-------- RECORDS SHOWN --------

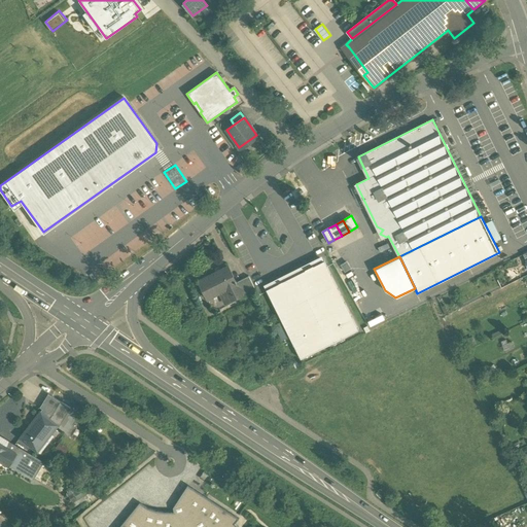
[(323,260),(266,289),(301,358),(358,329),(323,260)]
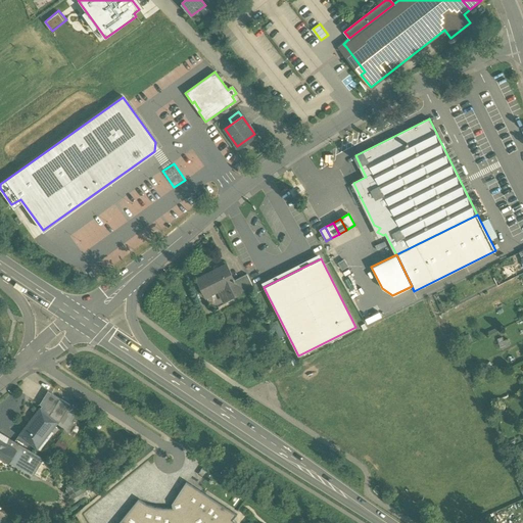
[(346,268),(342,260),(337,264),(341,271),(346,268)]
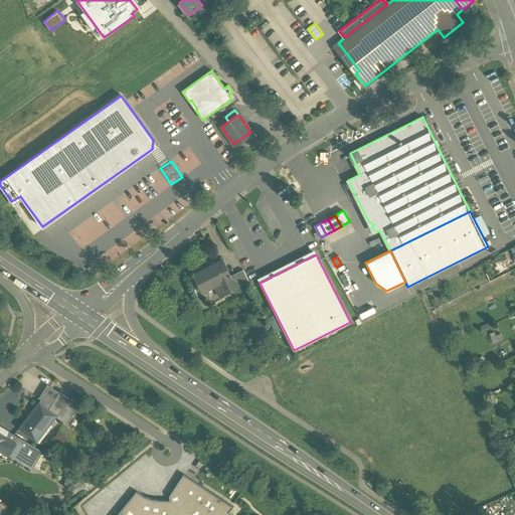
[(223,260),(194,274),(203,292),(221,283),(226,293),(237,287),(231,275),(223,260)]
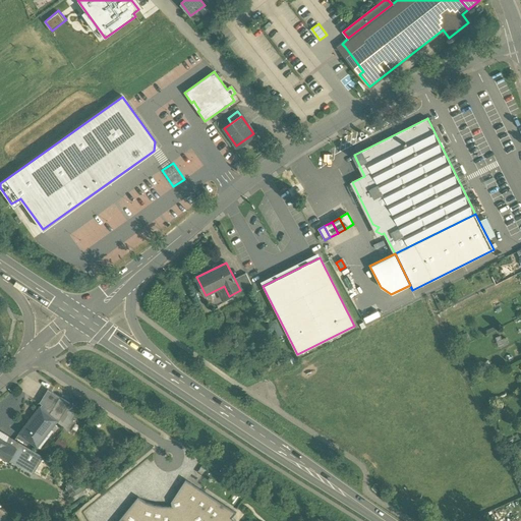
[(246,272),(234,278),(240,290),(252,284),(246,272)]
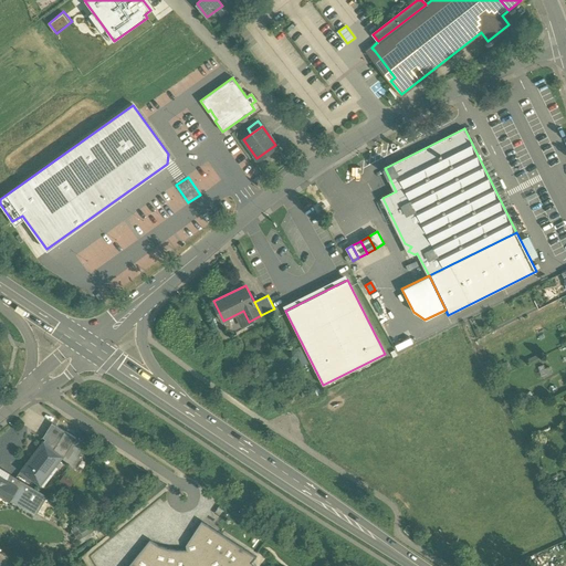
[(66,432),(52,423),(43,438),(46,439),(58,446),(66,432)]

--------

Please set down the data above exactly as given, leaving every picture out.

[(323,260),(266,289),(301,358),(358,329),(323,260)]
[(346,268),(342,260),(337,264),(341,271),(346,268)]
[(223,260),(194,274),(203,292),(221,283),(226,293),(237,287),(231,275),(223,260)]
[(246,272),(234,278),(240,290),(252,284),(246,272)]
[(66,432),(52,423),(43,438),(46,439),(58,446),(66,432)]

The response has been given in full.